STUDY MATERIAL Block Start
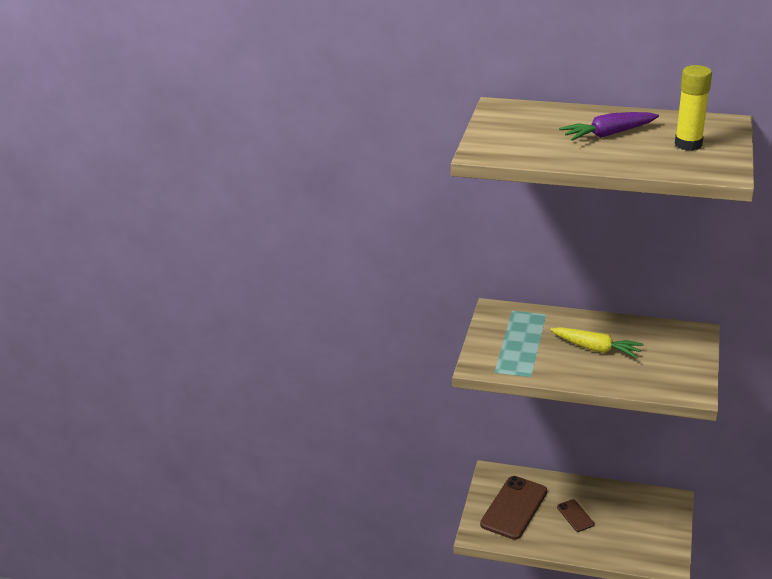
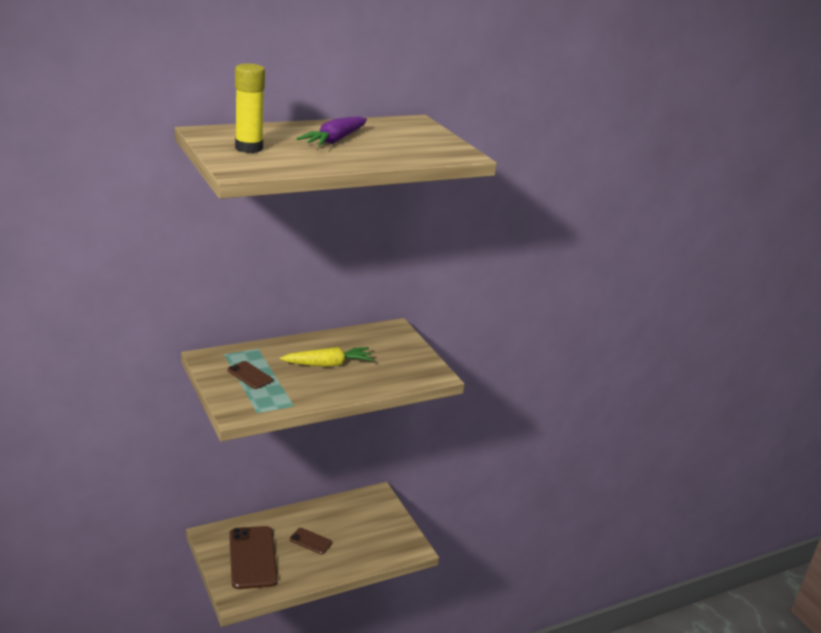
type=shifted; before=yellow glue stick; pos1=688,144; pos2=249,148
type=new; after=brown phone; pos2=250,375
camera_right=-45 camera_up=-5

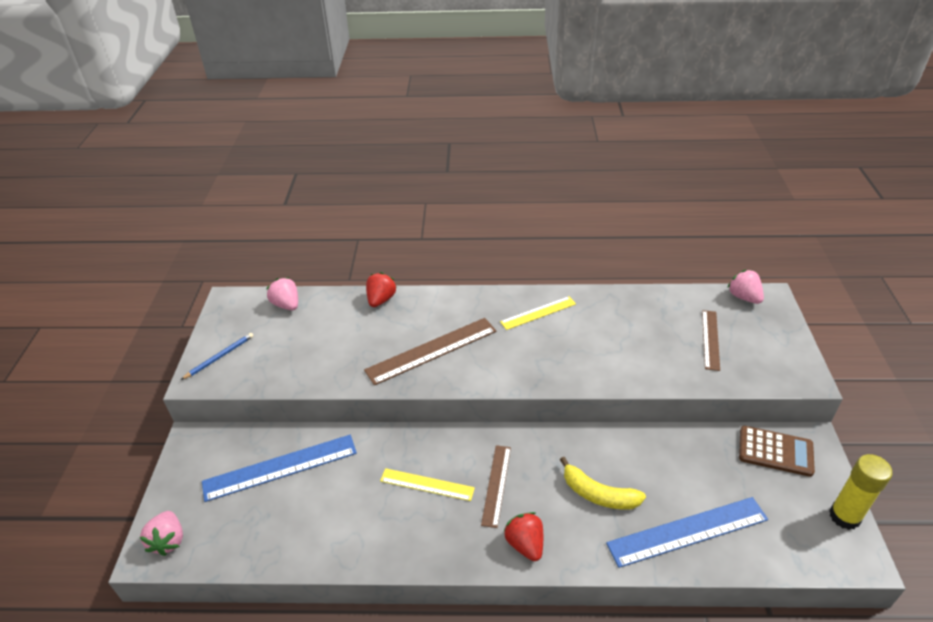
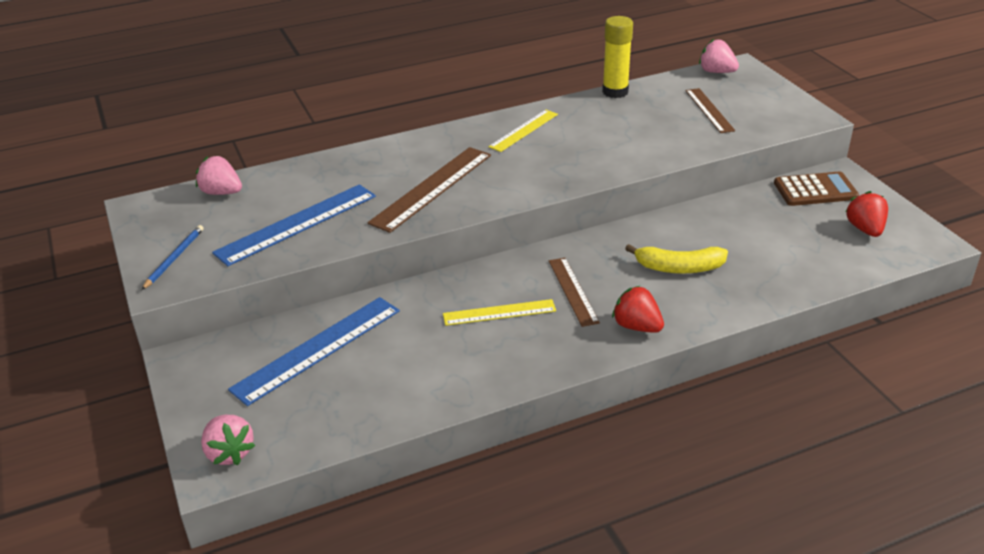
type=shifted; before=red strawberry; pos1=381,300; pos2=865,229
type=shifted; before=blue ruler; pos1=687,531; pos2=297,224
type=shifted; before=yellow glue stick; pos1=844,516; pos2=615,92
camera_right=-25 camera_up=-5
STUDY MATERIAL Block End
__TASK INSTRUCTIONS__:
Please set down every line of the listing verbatim, excluding its pictures.

__RESPONSE AREA__:
type=shifted; before=yellow glue stick; pos1=688,144; pos2=249,148
type=new; after=brown phone; pos2=250,375
camera_right=-45 camera_up=-5

type=shifted; before=red strawberry; pos1=381,300; pos2=865,229
type=shifted; before=blue ruler; pos1=687,531; pos2=297,224
type=shifted; before=yellow glue stick; pos1=844,516; pos2=615,92
camera_right=-25 camera_up=-5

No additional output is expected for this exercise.